→ **Work required**
Would you please transcribe, exactly as written, the lines of the entries below starting at the one that holds "none -> red light bulb [649,260,684,294]" and ending at the one that holds "green bowl [339,225,404,278] -> none", both included?

→ **Data section**
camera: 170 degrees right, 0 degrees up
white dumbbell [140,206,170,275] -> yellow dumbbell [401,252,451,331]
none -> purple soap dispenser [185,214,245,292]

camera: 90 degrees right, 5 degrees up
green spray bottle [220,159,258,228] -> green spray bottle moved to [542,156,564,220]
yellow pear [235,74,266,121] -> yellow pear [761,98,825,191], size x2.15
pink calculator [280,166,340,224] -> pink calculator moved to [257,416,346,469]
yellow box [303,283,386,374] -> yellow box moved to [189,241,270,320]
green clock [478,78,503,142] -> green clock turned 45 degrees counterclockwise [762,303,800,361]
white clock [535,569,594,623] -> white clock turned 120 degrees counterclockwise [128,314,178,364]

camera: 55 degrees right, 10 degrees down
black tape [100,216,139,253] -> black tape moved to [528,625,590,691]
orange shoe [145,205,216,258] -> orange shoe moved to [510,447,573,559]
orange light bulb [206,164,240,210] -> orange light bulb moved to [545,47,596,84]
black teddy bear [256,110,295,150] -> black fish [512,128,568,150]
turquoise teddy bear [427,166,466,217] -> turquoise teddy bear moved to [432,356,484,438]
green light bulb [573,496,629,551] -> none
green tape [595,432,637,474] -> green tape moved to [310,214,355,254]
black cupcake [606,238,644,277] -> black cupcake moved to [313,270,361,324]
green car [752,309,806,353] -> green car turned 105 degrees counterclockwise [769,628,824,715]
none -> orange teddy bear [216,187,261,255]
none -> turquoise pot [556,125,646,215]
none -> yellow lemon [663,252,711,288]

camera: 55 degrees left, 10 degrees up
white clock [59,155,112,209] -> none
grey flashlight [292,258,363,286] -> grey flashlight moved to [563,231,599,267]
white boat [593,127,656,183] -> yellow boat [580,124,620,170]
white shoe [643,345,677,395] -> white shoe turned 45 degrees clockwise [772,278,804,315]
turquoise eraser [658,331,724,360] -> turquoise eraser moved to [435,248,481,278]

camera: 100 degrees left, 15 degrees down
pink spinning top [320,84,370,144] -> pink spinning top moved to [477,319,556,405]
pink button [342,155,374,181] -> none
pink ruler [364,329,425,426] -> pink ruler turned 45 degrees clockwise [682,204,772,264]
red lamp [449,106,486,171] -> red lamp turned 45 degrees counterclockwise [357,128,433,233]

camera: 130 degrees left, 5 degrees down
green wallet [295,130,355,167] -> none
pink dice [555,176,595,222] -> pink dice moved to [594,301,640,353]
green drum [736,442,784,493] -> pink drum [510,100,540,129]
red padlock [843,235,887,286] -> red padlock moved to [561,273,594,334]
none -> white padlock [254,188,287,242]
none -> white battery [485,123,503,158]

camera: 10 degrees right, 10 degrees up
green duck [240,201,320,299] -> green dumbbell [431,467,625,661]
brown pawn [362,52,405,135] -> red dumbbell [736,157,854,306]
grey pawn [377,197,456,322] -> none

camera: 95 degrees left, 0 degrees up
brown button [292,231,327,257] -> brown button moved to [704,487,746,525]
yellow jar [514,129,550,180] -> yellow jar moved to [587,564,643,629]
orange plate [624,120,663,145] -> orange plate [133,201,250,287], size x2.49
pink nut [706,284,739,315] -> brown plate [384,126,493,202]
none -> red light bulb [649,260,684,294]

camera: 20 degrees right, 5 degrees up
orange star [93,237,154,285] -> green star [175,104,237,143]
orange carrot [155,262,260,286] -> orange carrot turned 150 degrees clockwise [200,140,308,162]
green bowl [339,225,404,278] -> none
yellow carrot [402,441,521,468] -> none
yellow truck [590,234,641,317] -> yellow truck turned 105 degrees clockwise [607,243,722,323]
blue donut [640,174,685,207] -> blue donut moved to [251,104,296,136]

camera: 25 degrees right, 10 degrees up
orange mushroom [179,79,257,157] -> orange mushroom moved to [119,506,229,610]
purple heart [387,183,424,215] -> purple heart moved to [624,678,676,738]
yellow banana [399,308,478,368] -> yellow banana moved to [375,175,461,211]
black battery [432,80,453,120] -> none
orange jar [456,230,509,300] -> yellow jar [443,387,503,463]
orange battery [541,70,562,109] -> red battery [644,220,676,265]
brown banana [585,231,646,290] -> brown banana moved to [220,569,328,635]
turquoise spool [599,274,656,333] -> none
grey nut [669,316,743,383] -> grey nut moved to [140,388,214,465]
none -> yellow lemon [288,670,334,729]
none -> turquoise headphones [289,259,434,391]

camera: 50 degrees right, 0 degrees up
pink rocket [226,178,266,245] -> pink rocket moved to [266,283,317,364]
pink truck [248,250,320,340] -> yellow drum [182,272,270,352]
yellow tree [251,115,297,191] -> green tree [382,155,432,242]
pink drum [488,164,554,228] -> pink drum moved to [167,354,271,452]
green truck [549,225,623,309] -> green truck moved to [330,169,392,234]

→ **Answer below**
none -> red light bulb [649,260,684,294]

camera: 20 degrees right, 5 degrees up
orange star [93,237,154,285] -> green star [175,104,237,143]
orange carrot [155,262,260,286] -> orange carrot turned 150 degrees clockwise [200,140,308,162]
green bowl [339,225,404,278] -> none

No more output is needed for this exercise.